#### Dataset content
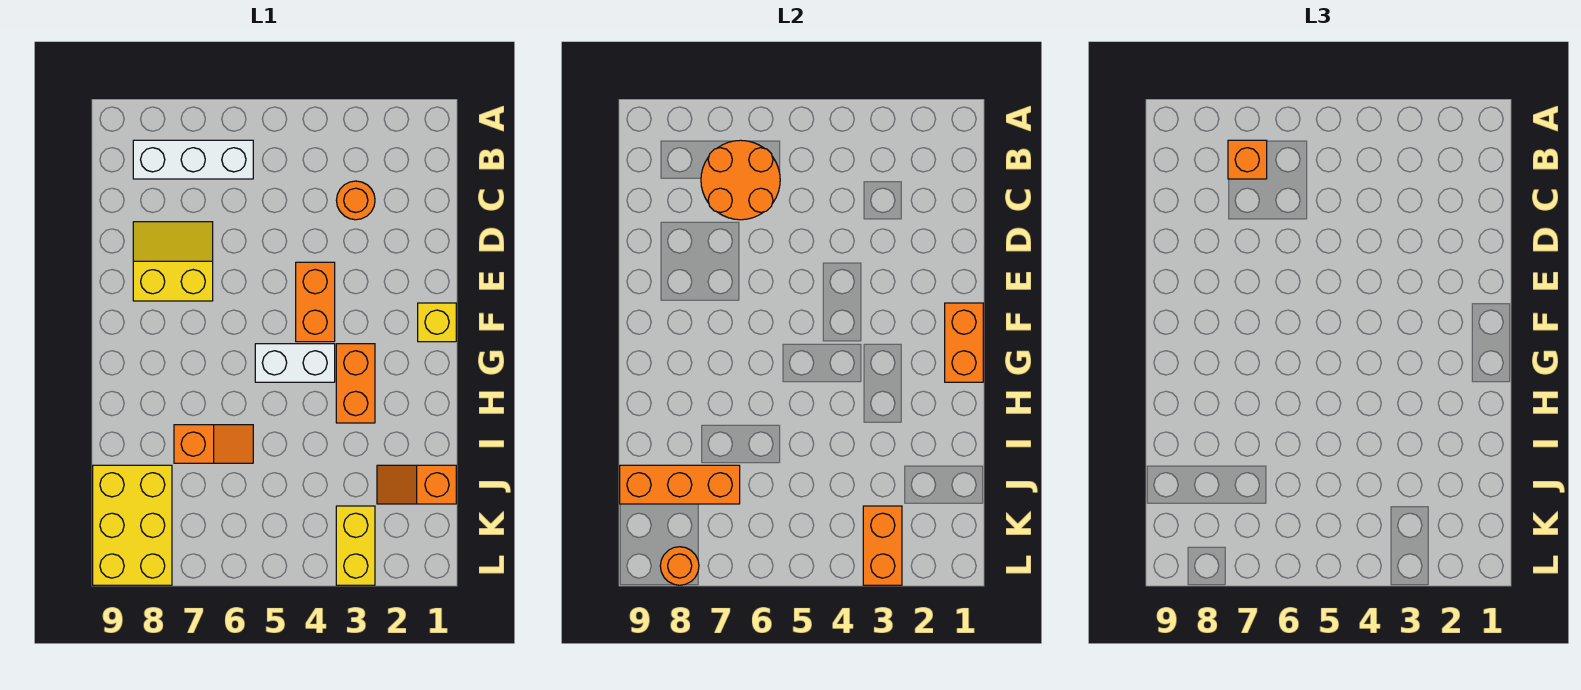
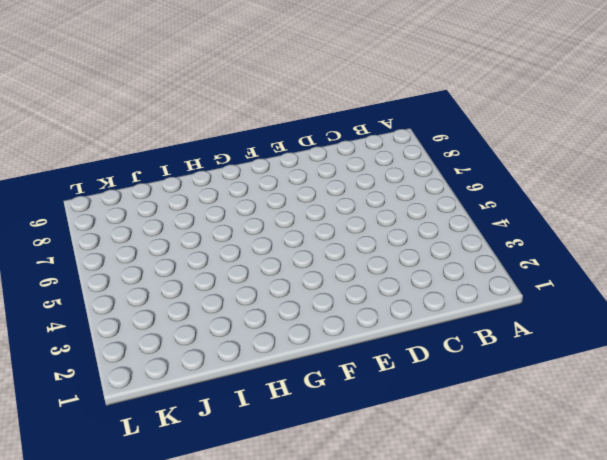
none -> white brick B6:B8 level 1
none -> orange round brick C3 level 1
none -> yellow slope D7:E8 level 1 top E

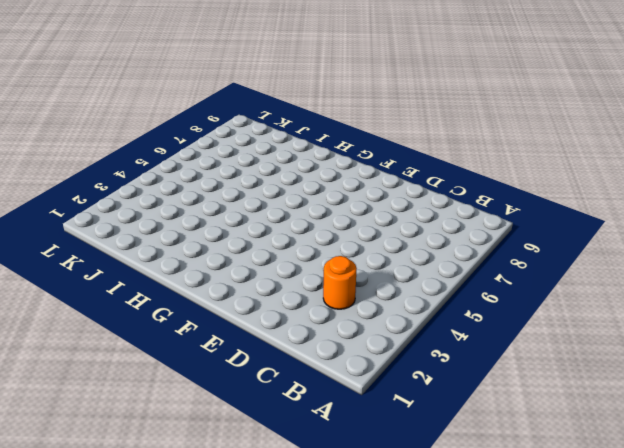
none -> white brick B6:B8 level 1
none -> yellow slope D7:E8 level 1 top E
none -> orange brick E4:F4 level 1

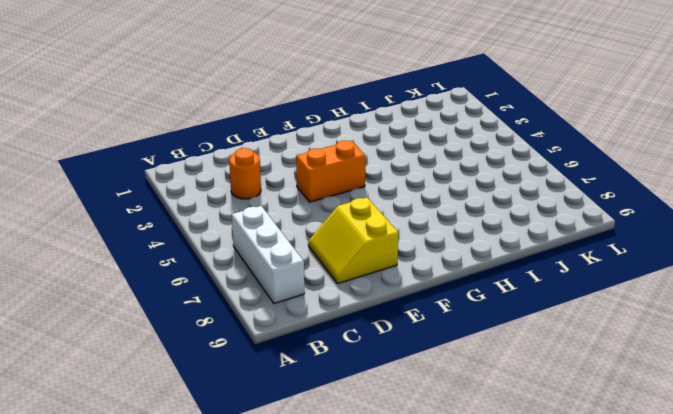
none -> yellow brick F1 level 1
none -> orange brick G3:H3 level 1
none -> white brick G4:G5 level 1

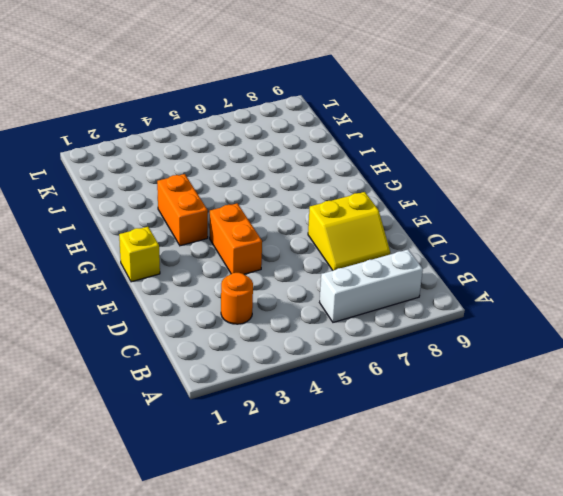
none -> white brick G4:G5 level 1
none -> orange slope I6:I7 level 1 top 7
none -> orange slope J1:J2 level 1 top 1

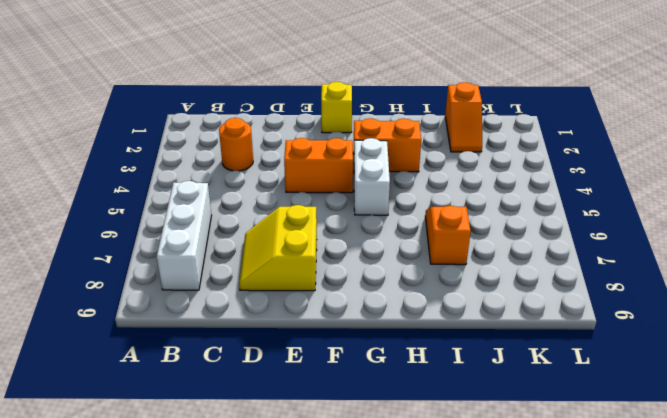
none -> yellow brick J8:L9 level 1
none -> yellow brick K3:L3 level 1
none -> orange round brick B6:C7 level 2

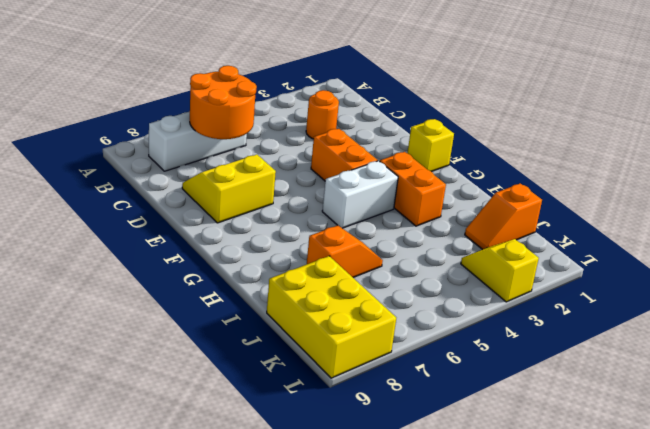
yellow slope K3:L3 level 1 top L -> yellow brick K3:L3 level 1
none -> orange brick F1:G1 level 2
none -> orange brick J7:J9 level 2
none -> orange brick K3:L3 level 2

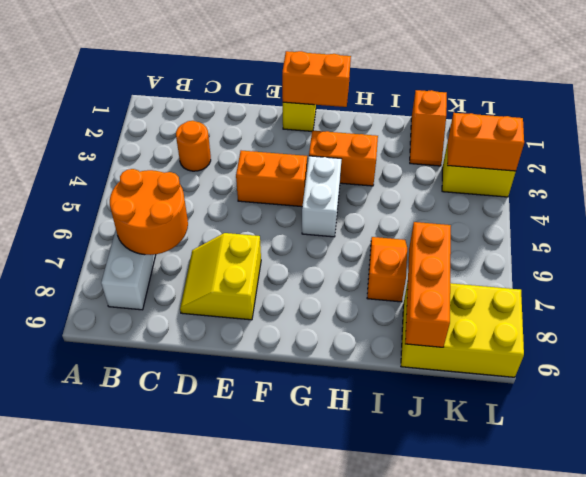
none -> orange round brick L8 level 2
none -> orange brick B7 level 3

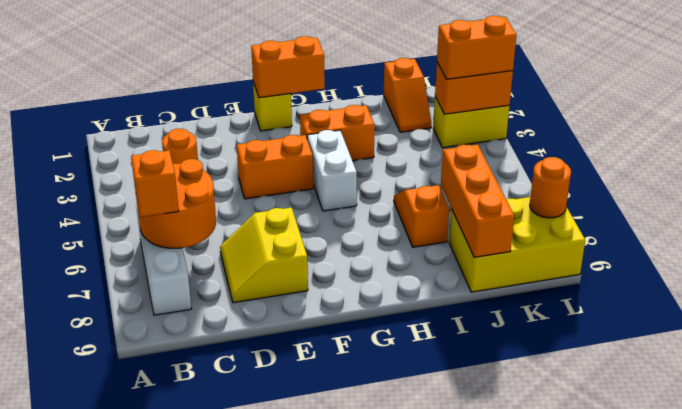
orange brick K3:L3 level 3 -> none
########
## [Work instruction]
Determine how many lines of the listing include the word "yellow" and report nothing but the number.

## [Final answer]
6